▸ WHAT YOU SHOULD DO: Give again, word for word, each line below starting at the one that contains "camera: 30 degrees right, 0 degrees up" and ending at the one that contains "(381, 291) = (305, 230): red".

▸ SUPPLIED ENTRIES:

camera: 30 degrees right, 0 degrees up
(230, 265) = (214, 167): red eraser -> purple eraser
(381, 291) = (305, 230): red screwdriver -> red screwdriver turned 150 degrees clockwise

==

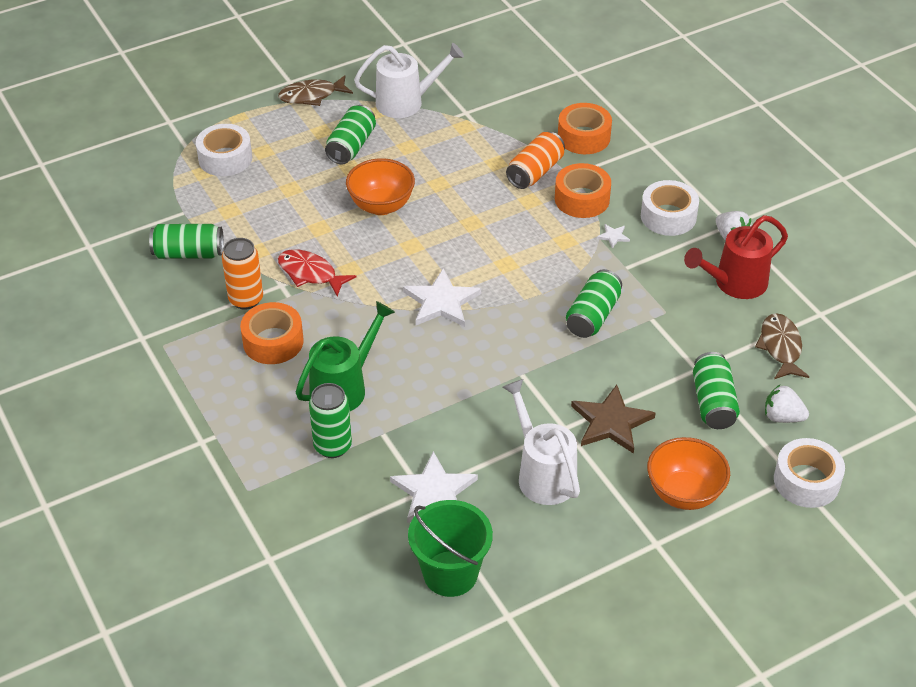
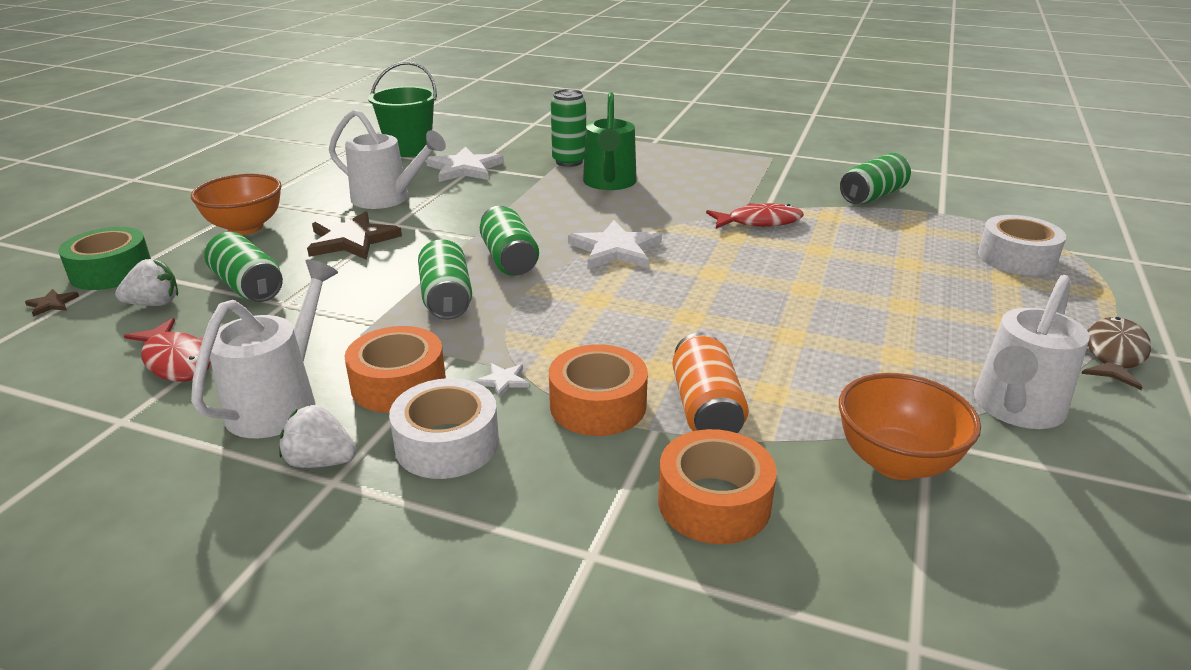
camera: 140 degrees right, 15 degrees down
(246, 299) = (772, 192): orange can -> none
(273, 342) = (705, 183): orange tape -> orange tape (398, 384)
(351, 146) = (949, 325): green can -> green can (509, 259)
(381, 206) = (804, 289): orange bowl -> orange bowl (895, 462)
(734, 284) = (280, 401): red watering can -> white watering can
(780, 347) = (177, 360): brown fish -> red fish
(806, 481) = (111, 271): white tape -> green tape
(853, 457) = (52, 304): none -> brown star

--

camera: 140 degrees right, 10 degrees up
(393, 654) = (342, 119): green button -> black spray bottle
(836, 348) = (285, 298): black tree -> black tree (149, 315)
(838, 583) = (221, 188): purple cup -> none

▸ SOLUTION BELOW:
camera: 30 degrees right, 0 degrees up
(230, 265) = (214, 167): red eraser -> purple eraser
(381, 291) = (305, 230): red screwdriver -> red screwdriver turned 150 degrees clockwise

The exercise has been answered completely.